## Dataset items
▼▼▼

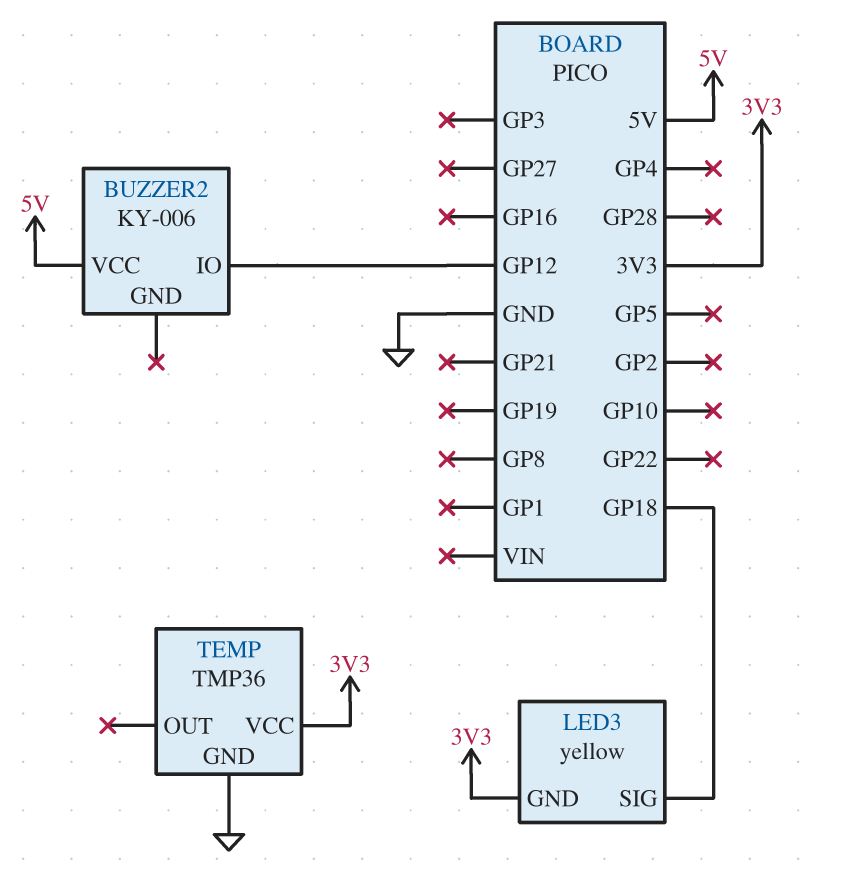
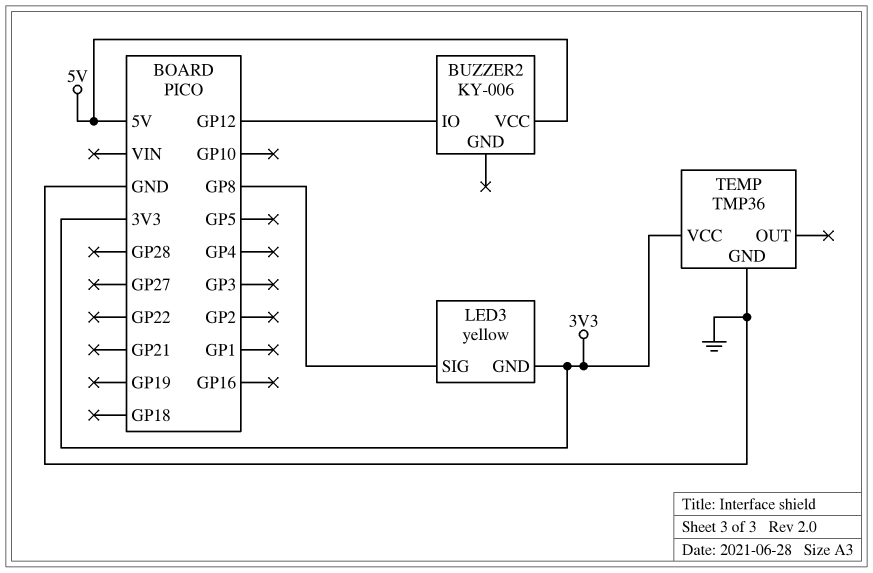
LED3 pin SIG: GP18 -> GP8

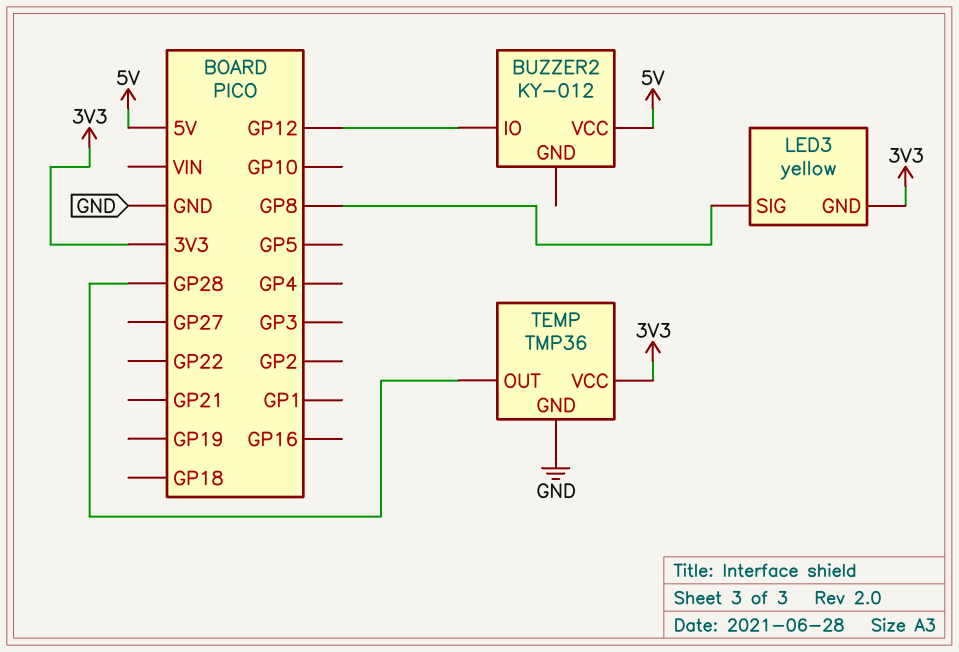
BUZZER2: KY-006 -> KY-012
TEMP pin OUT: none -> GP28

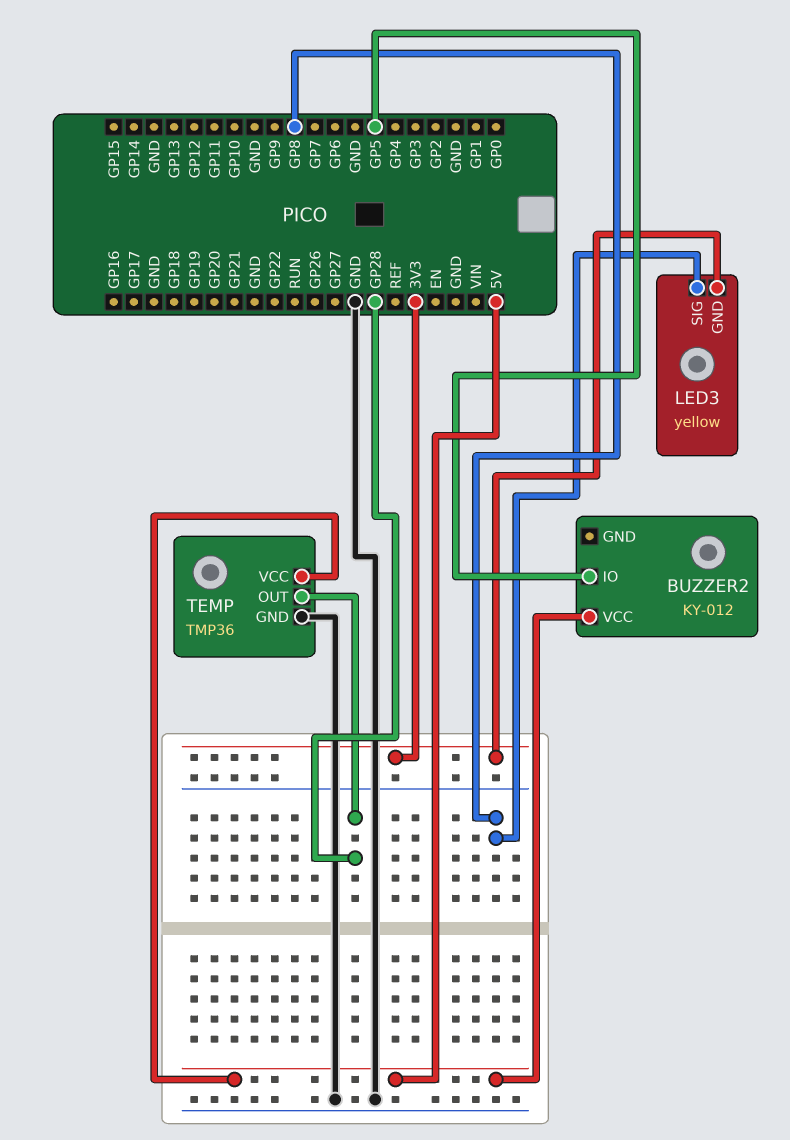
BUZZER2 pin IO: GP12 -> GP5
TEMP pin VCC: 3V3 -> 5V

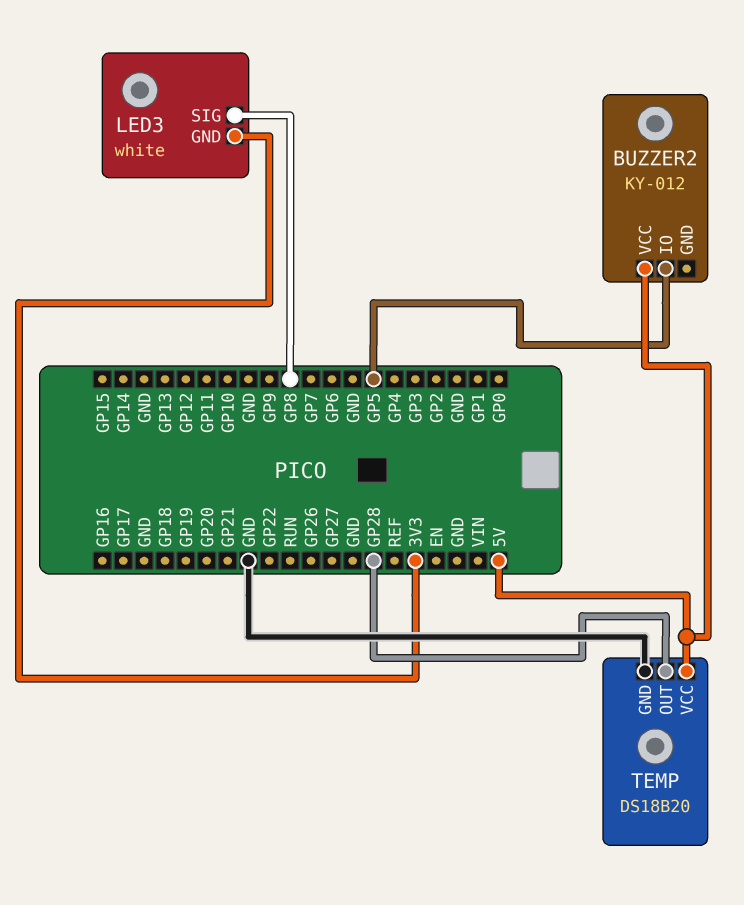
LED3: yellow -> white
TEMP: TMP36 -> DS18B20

▲▲▲
▼▼▼

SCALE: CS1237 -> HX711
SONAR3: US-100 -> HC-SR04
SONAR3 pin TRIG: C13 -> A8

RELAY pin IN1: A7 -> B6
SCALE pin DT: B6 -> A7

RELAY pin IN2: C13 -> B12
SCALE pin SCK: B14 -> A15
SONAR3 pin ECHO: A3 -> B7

▲▲▲

## THE TASK
Write down exactly the span of lines above from the one containing "SONAR3 pin TRIG: C13 -> A8" to the one containing "SONAR3 pin ECHO: A3 -> B7", both ends included.

## SOLVED PROBLEM
SONAR3 pin TRIG: C13 -> A8

RELAY pin IN1: A7 -> B6
SCALE pin DT: B6 -> A7

RELAY pin IN2: C13 -> B12
SCALE pin SCK: B14 -> A15
SONAR3 pin ECHO: A3 -> B7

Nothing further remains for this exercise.